Keep every word of the listing and drop the images when you write it out.

**Data shown**.
========

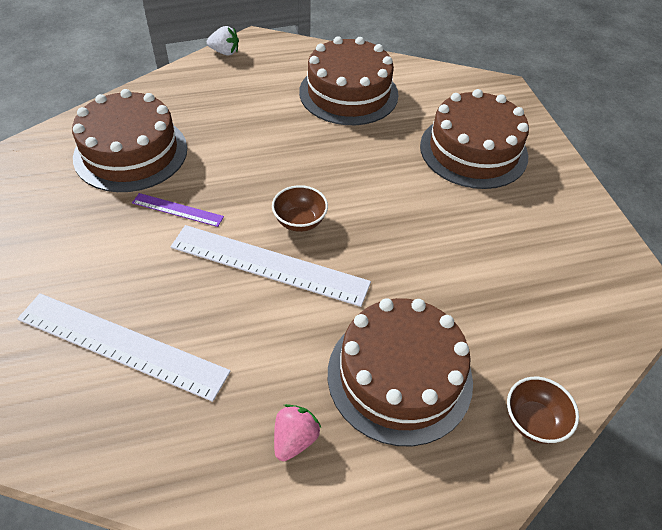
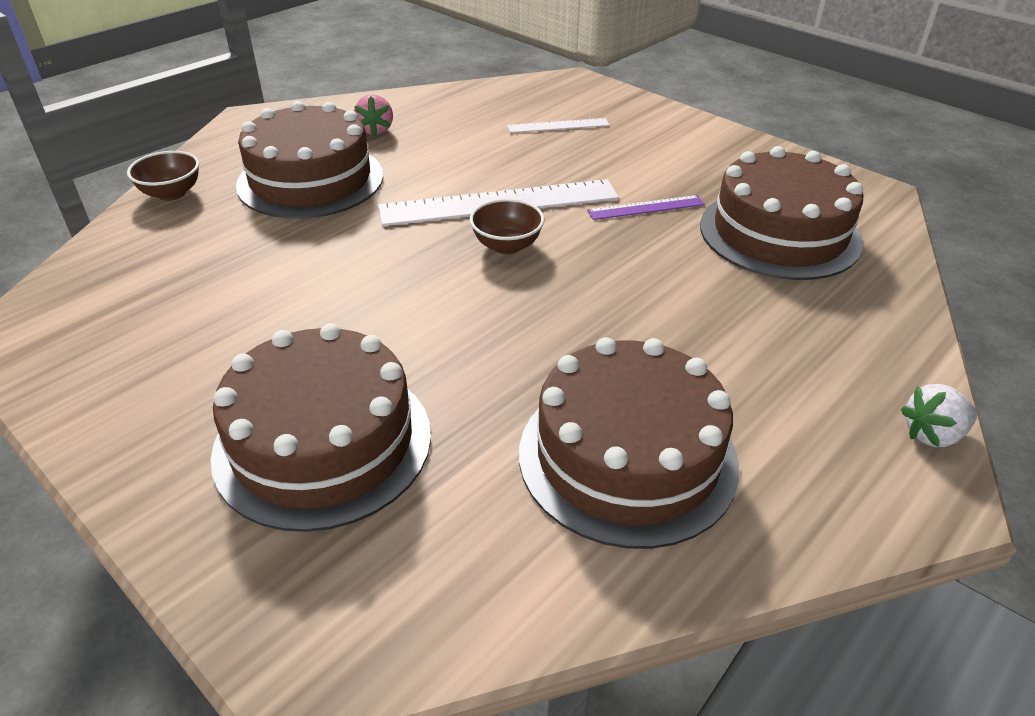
camera: 150 degrees right, 10 degrees down
white ruler [17,293,231,402] -> white ruler [507,118,610,133], size x0.49

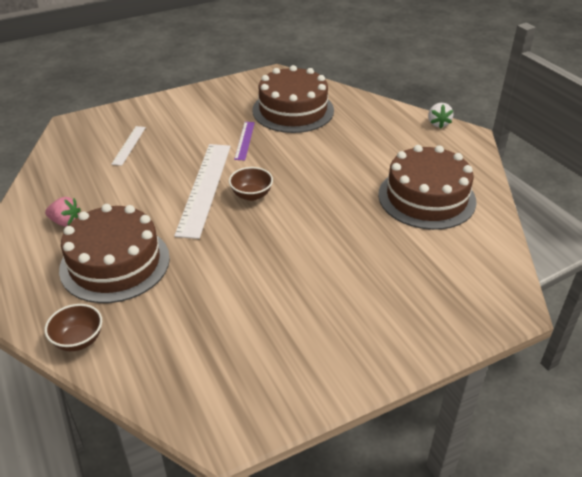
camera: 70 degrees left, 0 degrees up
brown cake [211,323,431,532] -> none

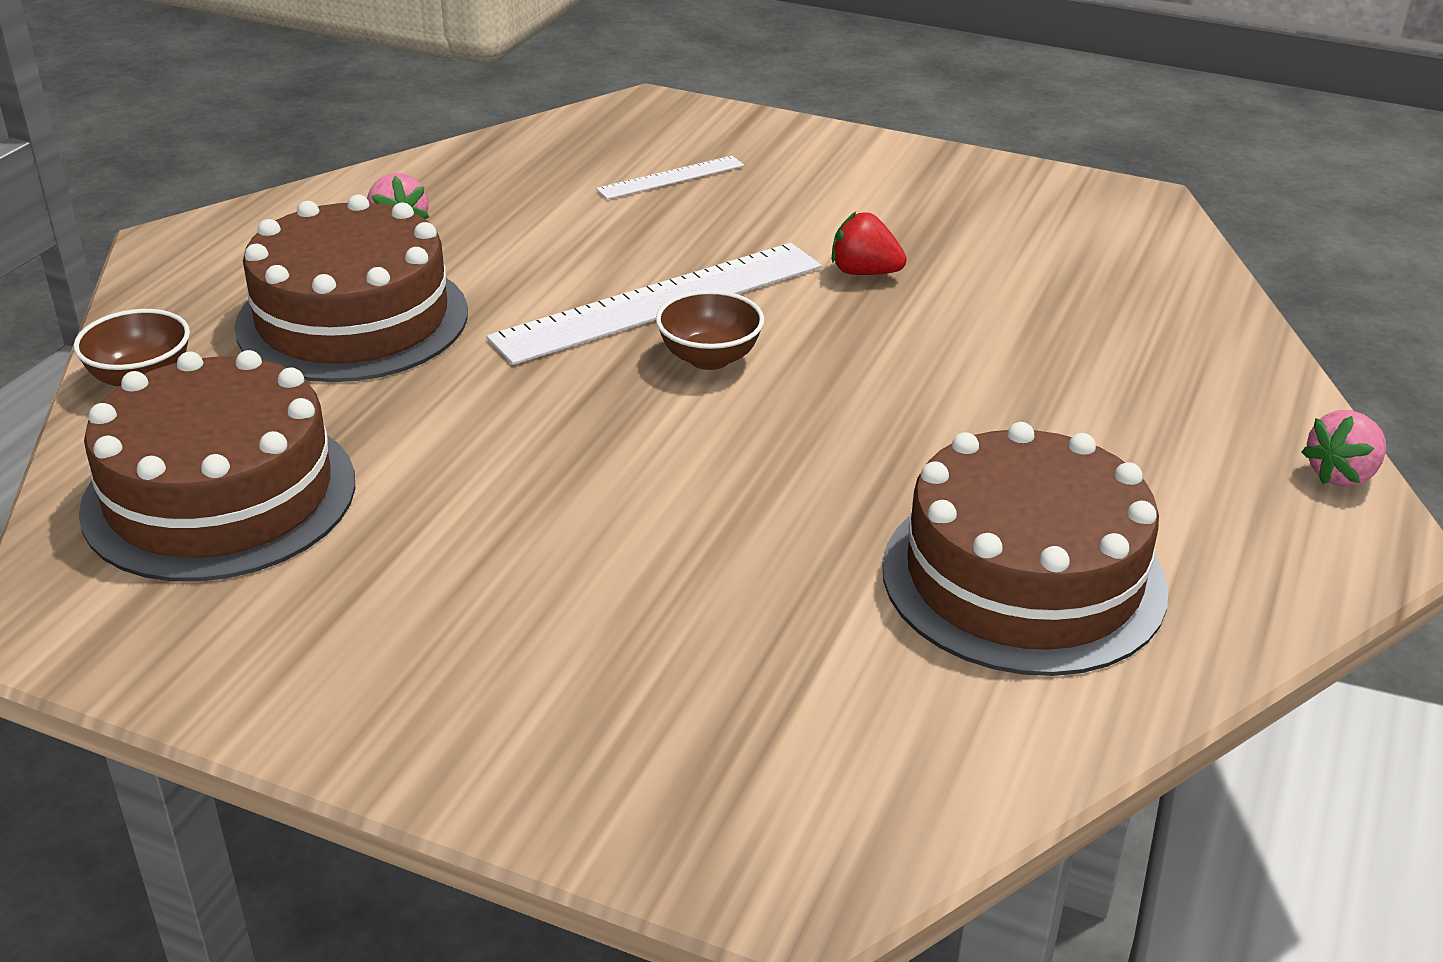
camera: 50 degrees right, 5 degrees down
purple ruler [234,122,255,161] -> red strawberry [832,212,907,275]
brown cake [252,65,334,133] -> brown cake moved to [79,350,355,582]
white strawberry [428,103,453,129] -> pink strawberry [1301,410,1386,486]

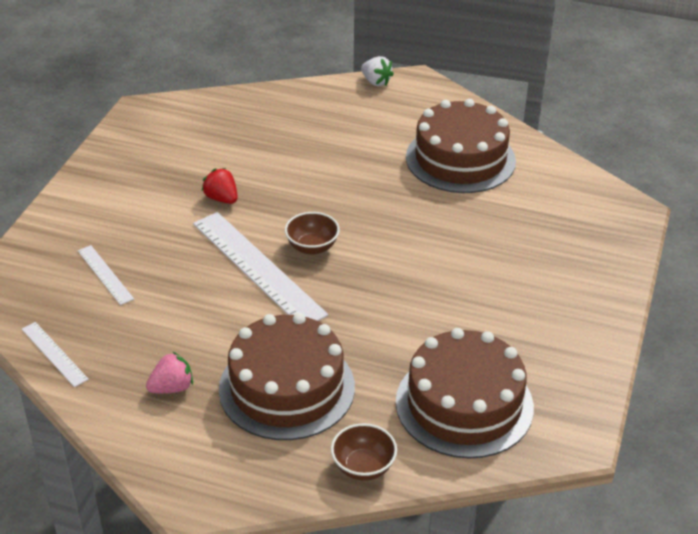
camera: 95 degrees left, 5 degrees up
red strawberry [832,212,907,275] -> red strawberry turned 120 degrees clockwise [202,168,238,204]
pink strawberry [1301,410,1386,486] -> white strawberry [361,56,394,86]
none -> white ruler [22,322,89,387]

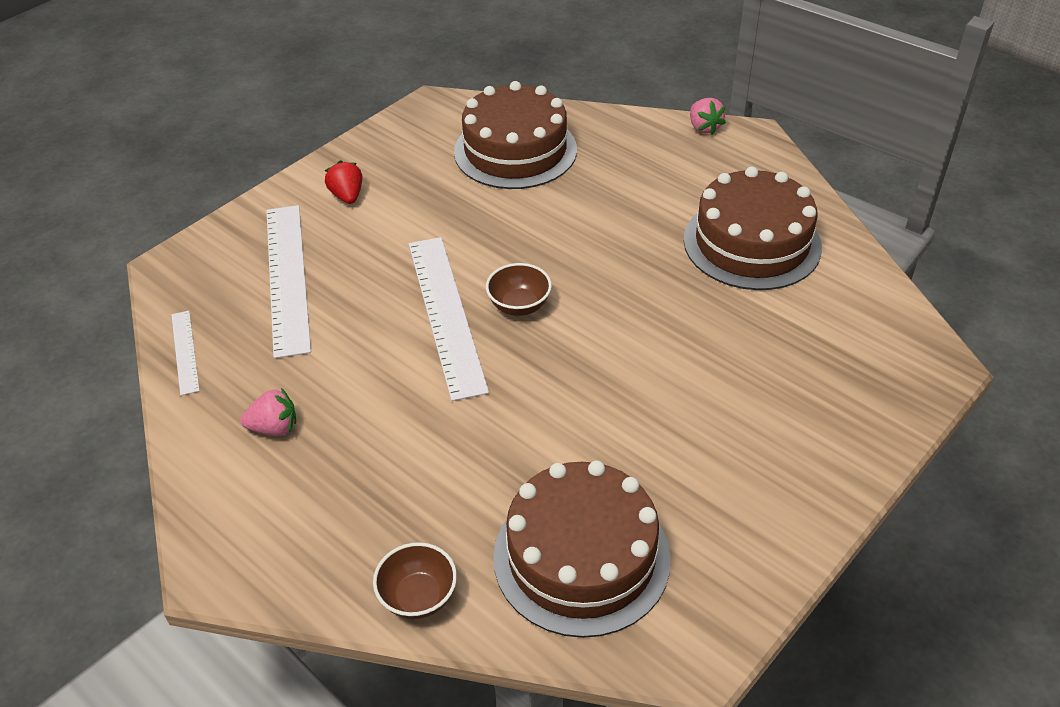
camera: 25 degrees right, 5 degrees up
white ruler [78,245,134,305] -> white ruler [266,205,311,359], size x2.02
red strawberry [202,168,238,204] -> red strawberry moved to [325,161,362,204]
brown cake [219,313,355,440] -> brown cake moved to [454,81,577,189]
white strawberry [361,56,394,86] -> pink strawberry [690,98,726,135]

========

**Expected output**.
camera: 150 degrees right, 10 degrees down
white ruler [17,293,231,402] -> white ruler [507,118,610,133], size x0.49

camera: 70 degrees left, 0 degrees up
brown cake [211,323,431,532] -> none

camera: 50 degrees right, 5 degrees down
purple ruler [234,122,255,161] -> red strawberry [832,212,907,275]
brown cake [252,65,334,133] -> brown cake moved to [79,350,355,582]
white strawberry [428,103,453,129] -> pink strawberry [1301,410,1386,486]

camera: 95 degrees left, 5 degrees up
red strawberry [832,212,907,275] -> red strawberry turned 120 degrees clockwise [202,168,238,204]
pink strawberry [1301,410,1386,486] -> white strawberry [361,56,394,86]
none -> white ruler [22,322,89,387]

camera: 25 degrees right, 5 degrees up
white ruler [78,245,134,305] -> white ruler [266,205,311,359], size x2.02
red strawberry [202,168,238,204] -> red strawberry moved to [325,161,362,204]
brown cake [219,313,355,440] -> brown cake moved to [454,81,577,189]
white strawberry [361,56,394,86] -> pink strawberry [690,98,726,135]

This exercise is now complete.